• **Exercise requirements**: Show every line in the records below that contains the word "purple".

[Items listed in a dataset]
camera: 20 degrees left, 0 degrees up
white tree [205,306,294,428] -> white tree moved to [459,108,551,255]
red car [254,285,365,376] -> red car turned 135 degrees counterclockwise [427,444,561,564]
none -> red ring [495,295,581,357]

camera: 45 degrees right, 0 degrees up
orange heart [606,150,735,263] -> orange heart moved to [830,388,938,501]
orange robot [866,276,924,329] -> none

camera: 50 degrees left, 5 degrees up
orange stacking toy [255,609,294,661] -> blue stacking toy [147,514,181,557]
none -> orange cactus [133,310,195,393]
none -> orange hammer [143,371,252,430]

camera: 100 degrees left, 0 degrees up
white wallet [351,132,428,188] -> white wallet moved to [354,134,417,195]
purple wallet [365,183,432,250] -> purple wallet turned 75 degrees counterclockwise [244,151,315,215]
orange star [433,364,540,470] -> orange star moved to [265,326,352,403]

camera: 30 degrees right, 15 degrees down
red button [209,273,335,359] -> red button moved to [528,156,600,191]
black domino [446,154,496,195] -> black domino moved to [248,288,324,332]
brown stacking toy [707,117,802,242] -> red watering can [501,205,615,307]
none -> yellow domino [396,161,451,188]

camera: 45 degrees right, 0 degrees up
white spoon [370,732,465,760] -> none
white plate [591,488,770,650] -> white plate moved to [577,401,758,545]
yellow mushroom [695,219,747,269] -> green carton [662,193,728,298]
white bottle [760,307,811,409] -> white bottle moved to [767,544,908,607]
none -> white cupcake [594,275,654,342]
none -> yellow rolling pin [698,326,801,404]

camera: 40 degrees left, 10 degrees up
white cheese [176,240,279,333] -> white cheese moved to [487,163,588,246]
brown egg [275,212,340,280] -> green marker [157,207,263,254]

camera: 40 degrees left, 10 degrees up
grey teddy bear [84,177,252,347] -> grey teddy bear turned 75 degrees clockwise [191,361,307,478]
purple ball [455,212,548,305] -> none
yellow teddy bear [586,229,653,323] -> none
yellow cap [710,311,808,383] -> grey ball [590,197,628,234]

• **Response area**:
purple wallet [365,183,432,250] -> purple wallet turned 75 degrees counterclockwise [244,151,315,215]
purple ball [455,212,548,305] -> none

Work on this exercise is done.